WHAT IS REQUIRED
Restate each entry word for word, leaving nothing out.

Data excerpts
◇ ◇ ◇ ◇ ◇

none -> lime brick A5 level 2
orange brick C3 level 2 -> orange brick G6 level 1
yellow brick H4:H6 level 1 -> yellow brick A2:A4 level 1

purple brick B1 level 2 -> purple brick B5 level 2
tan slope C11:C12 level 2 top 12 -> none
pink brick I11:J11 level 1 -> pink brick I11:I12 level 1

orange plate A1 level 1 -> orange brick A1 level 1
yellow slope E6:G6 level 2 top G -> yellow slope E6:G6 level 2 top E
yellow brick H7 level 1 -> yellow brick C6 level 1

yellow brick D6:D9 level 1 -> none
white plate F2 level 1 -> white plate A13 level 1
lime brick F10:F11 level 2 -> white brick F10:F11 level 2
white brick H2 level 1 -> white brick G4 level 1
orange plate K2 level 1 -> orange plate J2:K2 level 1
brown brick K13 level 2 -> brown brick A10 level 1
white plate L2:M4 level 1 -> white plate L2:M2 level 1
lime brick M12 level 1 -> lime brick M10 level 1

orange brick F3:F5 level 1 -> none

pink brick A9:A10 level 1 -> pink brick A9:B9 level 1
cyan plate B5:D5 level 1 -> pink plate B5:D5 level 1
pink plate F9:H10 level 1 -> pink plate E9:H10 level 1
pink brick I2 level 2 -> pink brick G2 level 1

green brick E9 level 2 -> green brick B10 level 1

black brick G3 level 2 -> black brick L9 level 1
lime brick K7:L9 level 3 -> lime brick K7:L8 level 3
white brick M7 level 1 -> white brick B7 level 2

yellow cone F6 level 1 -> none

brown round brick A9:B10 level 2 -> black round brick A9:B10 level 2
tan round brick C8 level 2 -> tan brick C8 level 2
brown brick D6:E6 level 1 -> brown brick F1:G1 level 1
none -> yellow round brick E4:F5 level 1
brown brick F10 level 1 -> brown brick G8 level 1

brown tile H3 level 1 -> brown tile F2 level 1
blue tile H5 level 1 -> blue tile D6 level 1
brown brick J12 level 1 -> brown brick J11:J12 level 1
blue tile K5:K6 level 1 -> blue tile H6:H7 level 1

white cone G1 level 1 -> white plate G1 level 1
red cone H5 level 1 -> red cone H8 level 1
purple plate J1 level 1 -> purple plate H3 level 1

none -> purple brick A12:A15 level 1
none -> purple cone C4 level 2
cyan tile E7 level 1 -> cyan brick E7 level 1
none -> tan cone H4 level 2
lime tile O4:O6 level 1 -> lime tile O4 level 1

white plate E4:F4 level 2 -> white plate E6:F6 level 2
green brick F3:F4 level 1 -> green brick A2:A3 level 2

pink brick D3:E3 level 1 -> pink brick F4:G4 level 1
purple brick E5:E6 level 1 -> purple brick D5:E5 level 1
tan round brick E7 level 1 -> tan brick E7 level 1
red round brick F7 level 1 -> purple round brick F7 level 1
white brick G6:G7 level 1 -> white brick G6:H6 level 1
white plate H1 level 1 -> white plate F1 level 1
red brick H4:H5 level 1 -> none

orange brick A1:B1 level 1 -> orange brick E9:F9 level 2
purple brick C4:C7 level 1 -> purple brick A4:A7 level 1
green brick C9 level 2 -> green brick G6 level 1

◇ ◇ ◇ ◇ ◇

ANSWER BELOW
none -> lime brick A5 level 2
orange brick C3 level 2 -> orange brick G6 level 1
yellow brick H4:H6 level 1 -> yellow brick A2:A4 level 1

purple brick B1 level 2 -> purple brick B5 level 2
tan slope C11:C12 level 2 top 12 -> none
pink brick I11:J11 level 1 -> pink brick I11:I12 level 1

orange plate A1 level 1 -> orange brick A1 level 1
yellow slope E6:G6 level 2 top G -> yellow slope E6:G6 level 2 top E
yellow brick H7 level 1 -> yellow brick C6 level 1

yellow brick D6:D9 level 1 -> none
white plate F2 level 1 -> white plate A13 level 1
lime brick F10:F11 level 2 -> white brick F10:F11 level 2
white brick H2 level 1 -> white brick G4 level 1
orange plate K2 level 1 -> orange plate J2:K2 level 1
brown brick K13 level 2 -> brown brick A10 level 1
white plate L2:M4 level 1 -> white plate L2:M2 level 1
lime brick M12 level 1 -> lime brick M10 level 1

orange brick F3:F5 level 1 -> none

pink brick A9:A10 level 1 -> pink brick A9:B9 level 1
cyan plate B5:D5 level 1 -> pink plate B5:D5 level 1
pink plate F9:H10 level 1 -> pink plate E9:H10 level 1
pink brick I2 level 2 -> pink brick G2 level 1

green brick E9 level 2 -> green brick B10 level 1

black brick G3 level 2 -> black brick L9 level 1
lime brick K7:L9 level 3 -> lime brick K7:L8 level 3
white brick M7 level 1 -> white brick B7 level 2

yellow cone F6 level 1 -> none

brown round brick A9:B10 level 2 -> black round brick A9:B10 level 2
tan round brick C8 level 2 -> tan brick C8 level 2
brown brick D6:E6 level 1 -> brown brick F1:G1 level 1
none -> yellow round brick E4:F5 level 1
brown brick F10 level 1 -> brown brick G8 level 1

brown tile H3 level 1 -> brown tile F2 level 1
blue tile H5 level 1 -> blue tile D6 level 1
brown brick J12 level 1 -> brown brick J11:J12 level 1
blue tile K5:K6 level 1 -> blue tile H6:H7 level 1

white cone G1 level 1 -> white plate G1 level 1
red cone H5 level 1 -> red cone H8 level 1
purple plate J1 level 1 -> purple plate H3 level 1

none -> purple brick A12:A15 level 1
none -> purple cone C4 level 2
cyan tile E7 level 1 -> cyan brick E7 level 1
none -> tan cone H4 level 2
lime tile O4:O6 level 1 -> lime tile O4 level 1

white plate E4:F4 level 2 -> white plate E6:F6 level 2
green brick F3:F4 level 1 -> green brick A2:A3 level 2

pink brick D3:E3 level 1 -> pink brick F4:G4 level 1
purple brick E5:E6 level 1 -> purple brick D5:E5 level 1
tan round brick E7 level 1 -> tan brick E7 level 1
red round brick F7 level 1 -> purple round brick F7 level 1
white brick G6:G7 level 1 -> white brick G6:H6 level 1
white plate H1 level 1 -> white plate F1 level 1
red brick H4:H5 level 1 -> none

orange brick A1:B1 level 1 -> orange brick E9:F9 level 2
purple brick C4:C7 level 1 -> purple brick A4:A7 level 1
green brick C9 level 2 -> green brick G6 level 1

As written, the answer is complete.